[Object correspondence data]
-------------------------

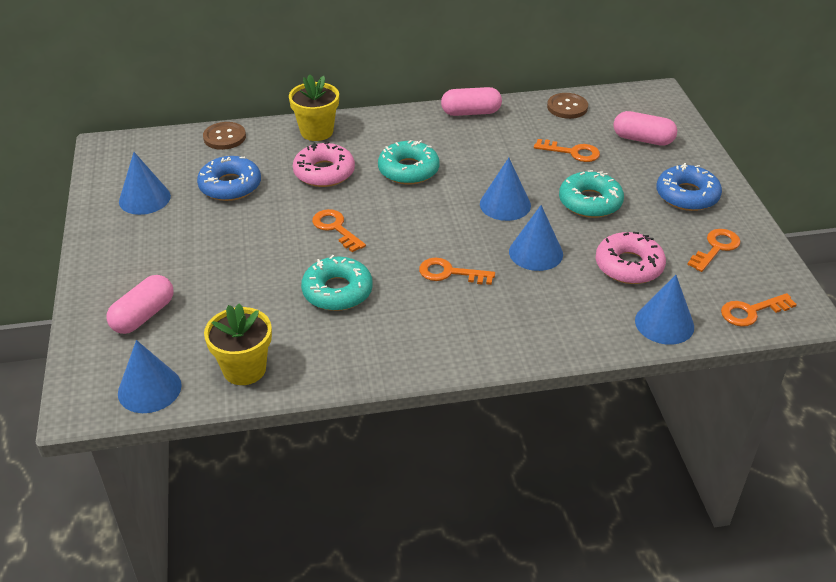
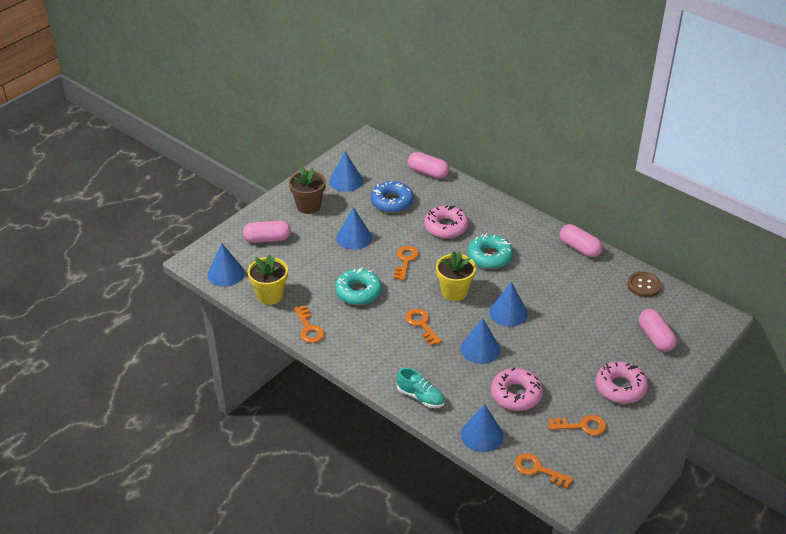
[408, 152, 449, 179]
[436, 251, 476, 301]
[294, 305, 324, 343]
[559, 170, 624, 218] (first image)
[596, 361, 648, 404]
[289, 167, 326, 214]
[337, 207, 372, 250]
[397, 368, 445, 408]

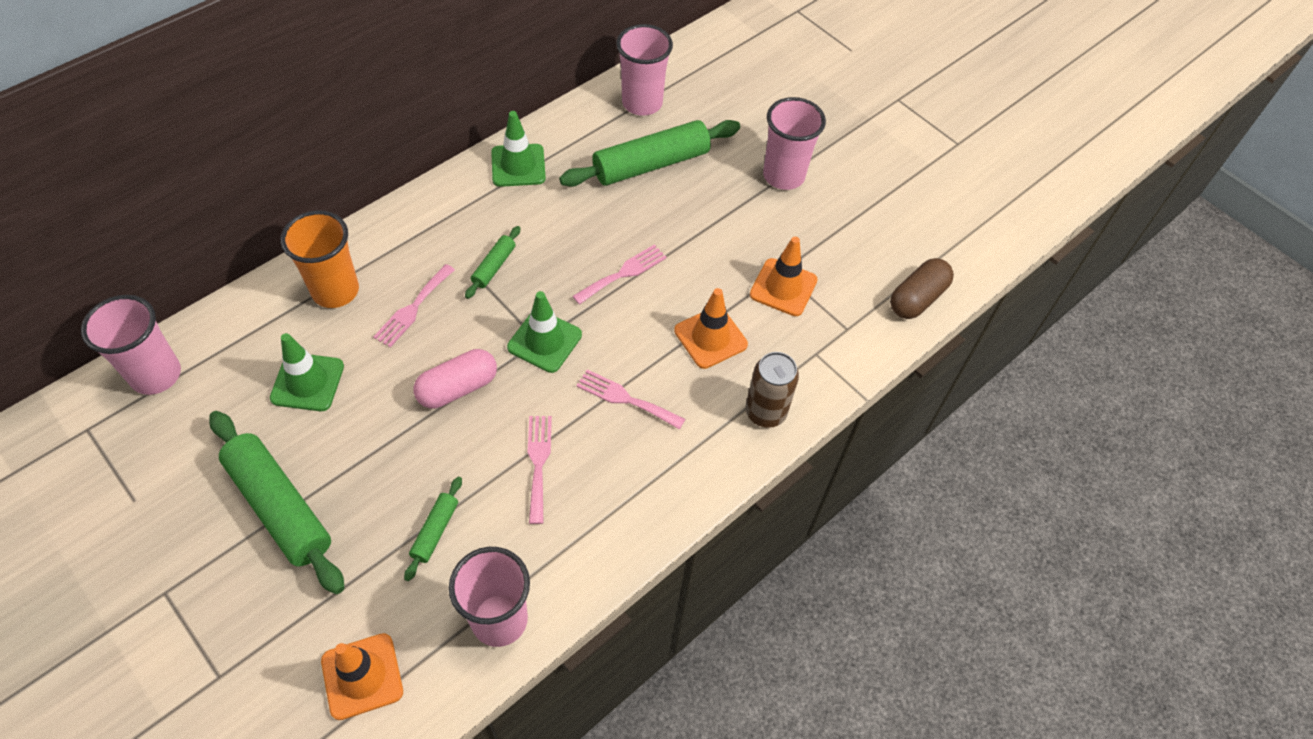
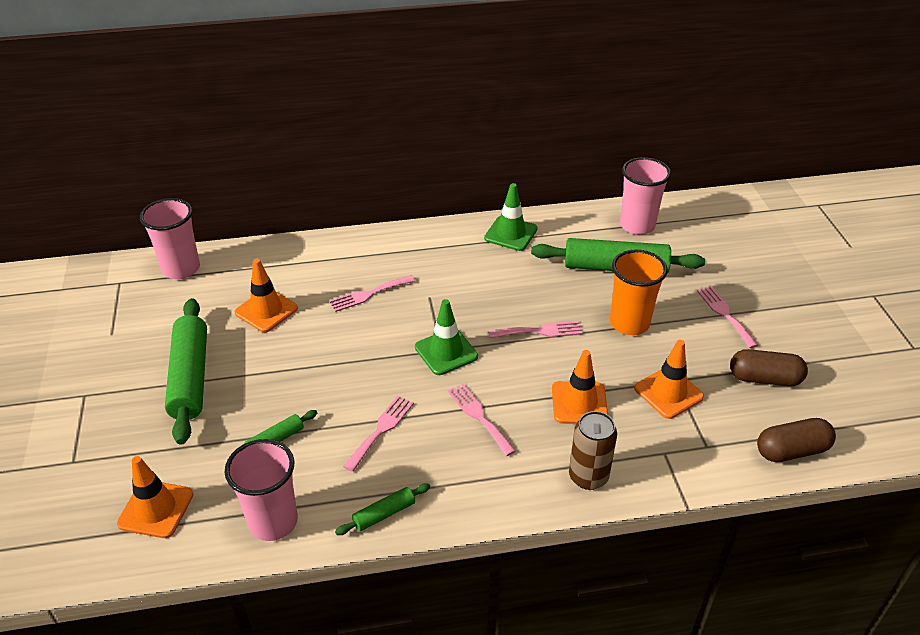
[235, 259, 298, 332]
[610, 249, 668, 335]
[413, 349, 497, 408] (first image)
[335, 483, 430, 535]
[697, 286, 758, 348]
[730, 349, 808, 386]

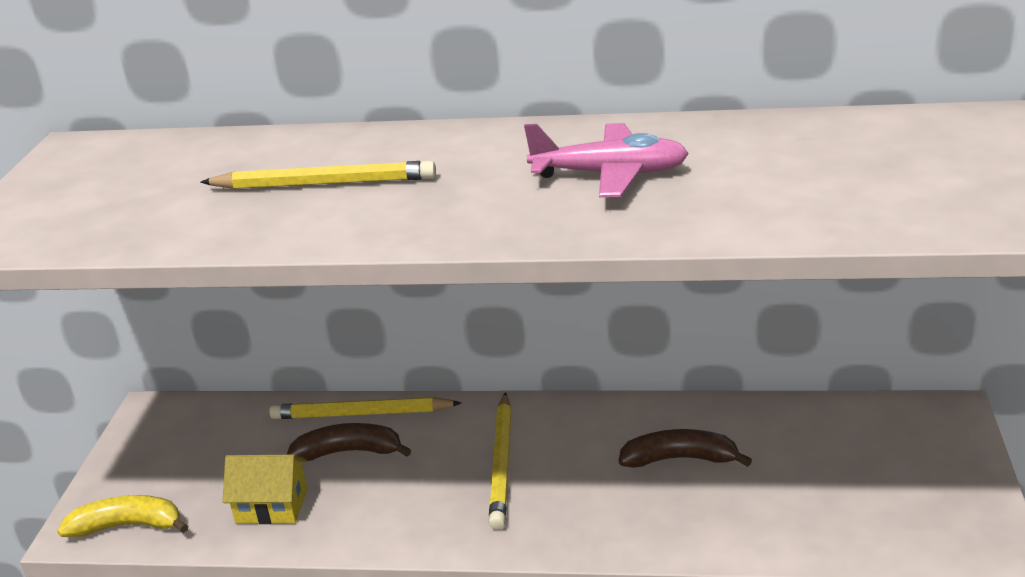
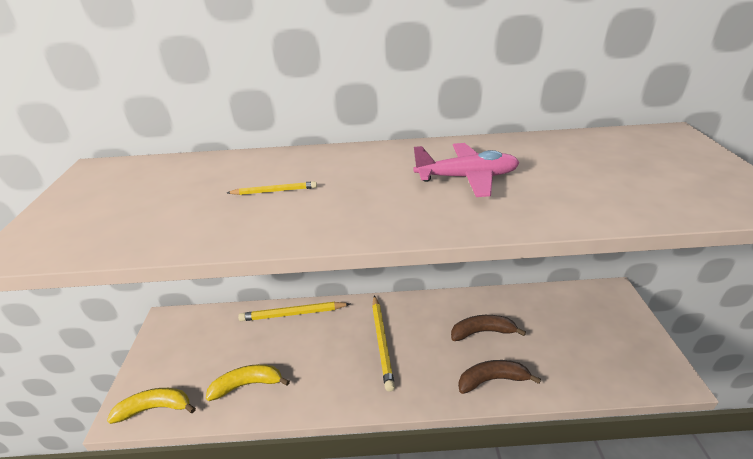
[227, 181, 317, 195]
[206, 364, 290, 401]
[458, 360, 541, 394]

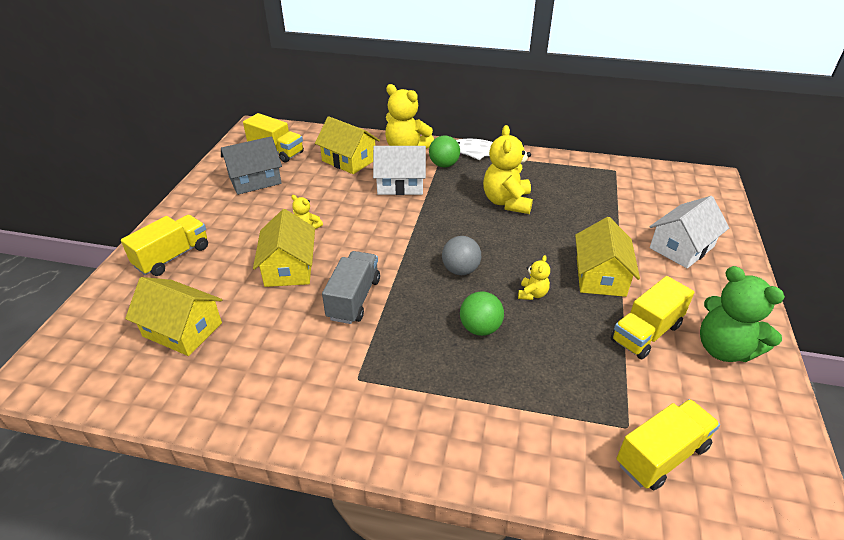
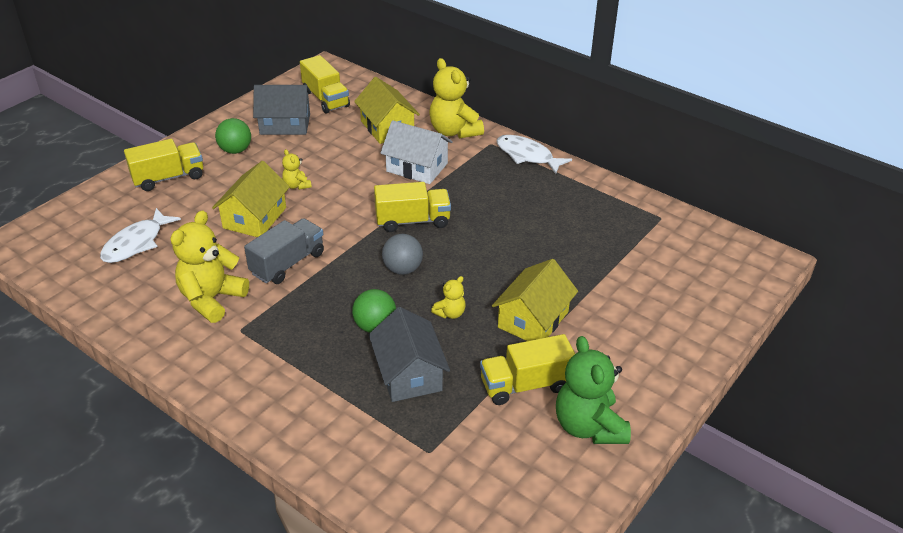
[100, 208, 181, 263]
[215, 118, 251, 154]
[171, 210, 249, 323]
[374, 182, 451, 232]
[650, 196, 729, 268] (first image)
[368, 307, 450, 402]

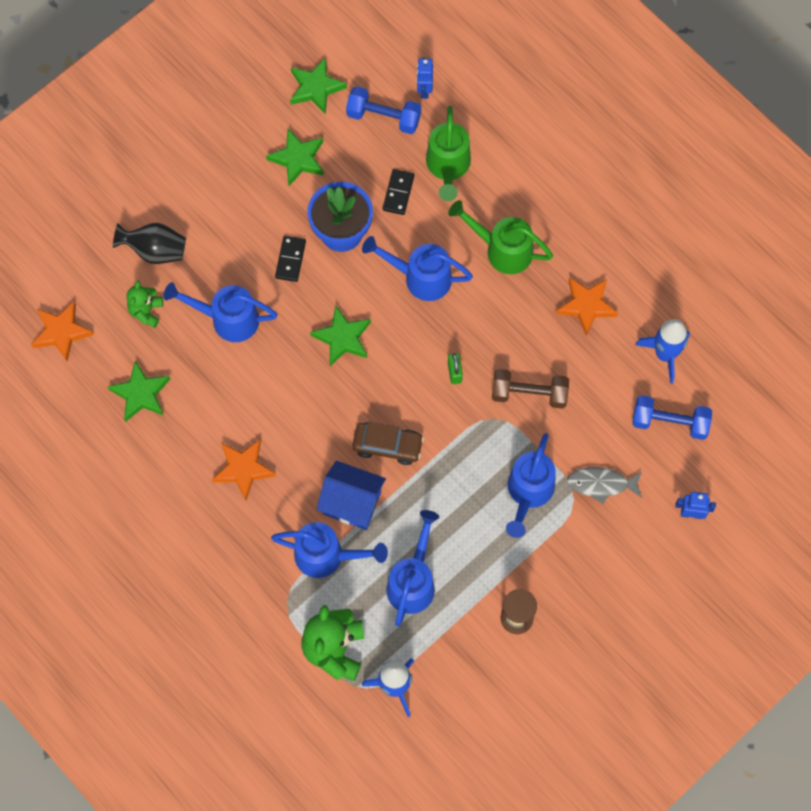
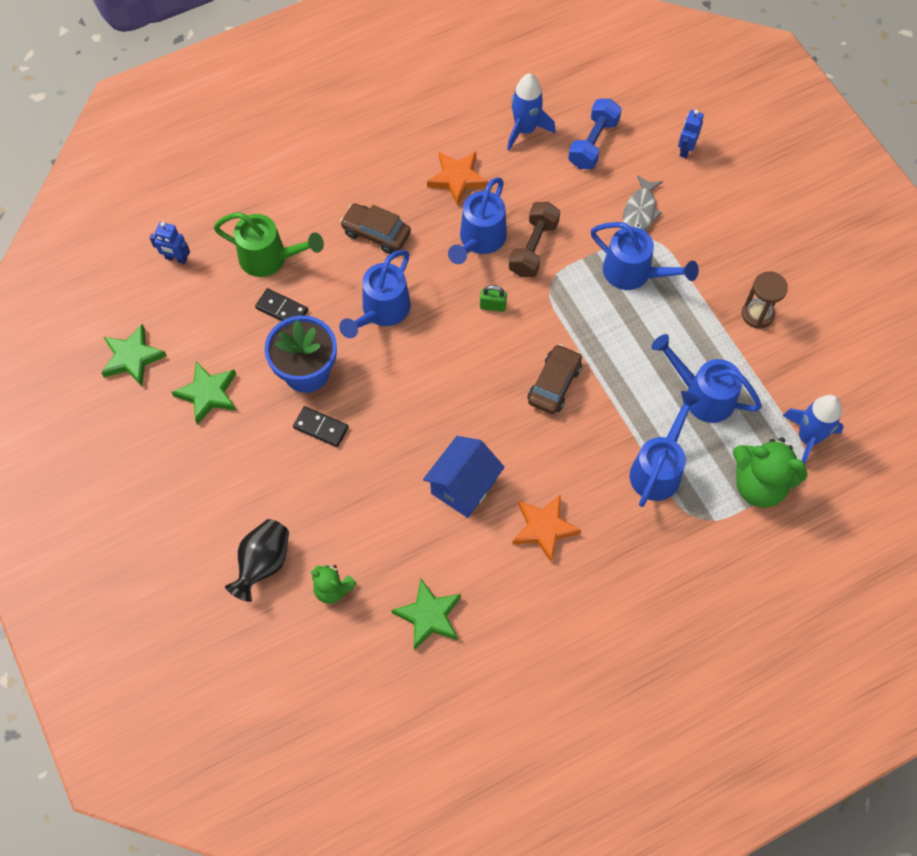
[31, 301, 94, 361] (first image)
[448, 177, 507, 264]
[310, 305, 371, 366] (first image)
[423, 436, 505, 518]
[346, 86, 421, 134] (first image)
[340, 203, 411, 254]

-------------------------

Line count for the string "image": state how many lines in the data contain it, and output nothing else.

6